** Opening Material supplied block **

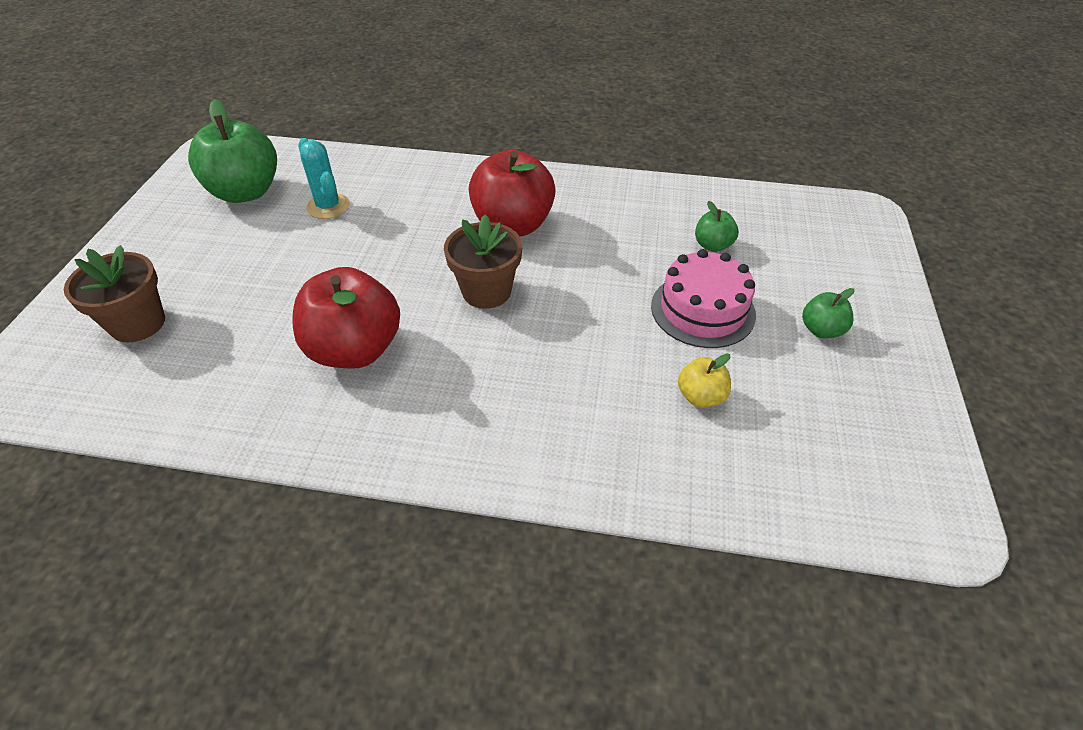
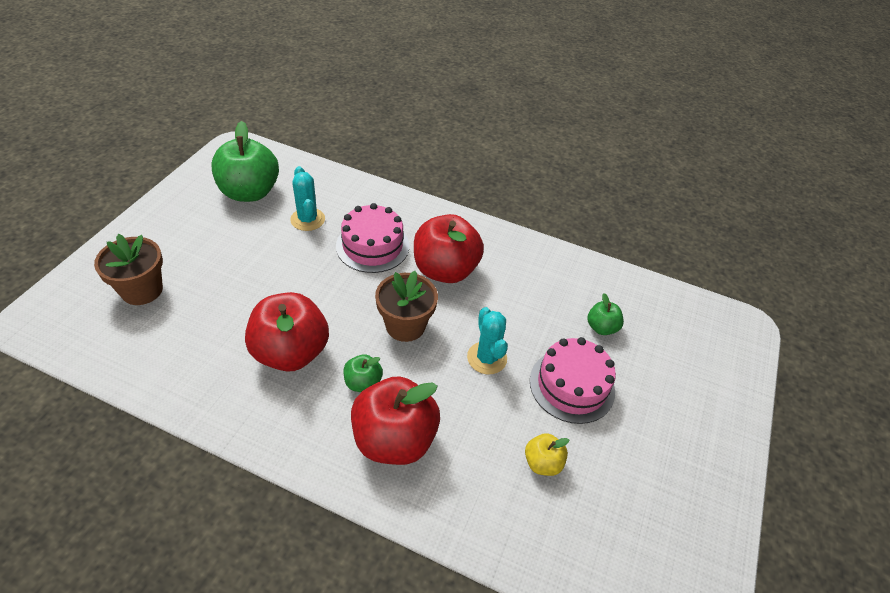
camera: 10 degrees right, 0 degrees up
(417, 218) = (372, 246): none -> pink cake
(517, 414) = (394, 439): none -> red apple
(595, 304) = (487, 358): none -> turquoise cactus
(821, 330) = (664, 429): green apple -> green apple (363, 383)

** Closing Material supplied block **

What the task requires » If a line above holds the string "apple", return it as it stands.

Solution to the exercise »
(517, 414) = (394, 439): none -> red apple
(821, 330) = (664, 429): green apple -> green apple (363, 383)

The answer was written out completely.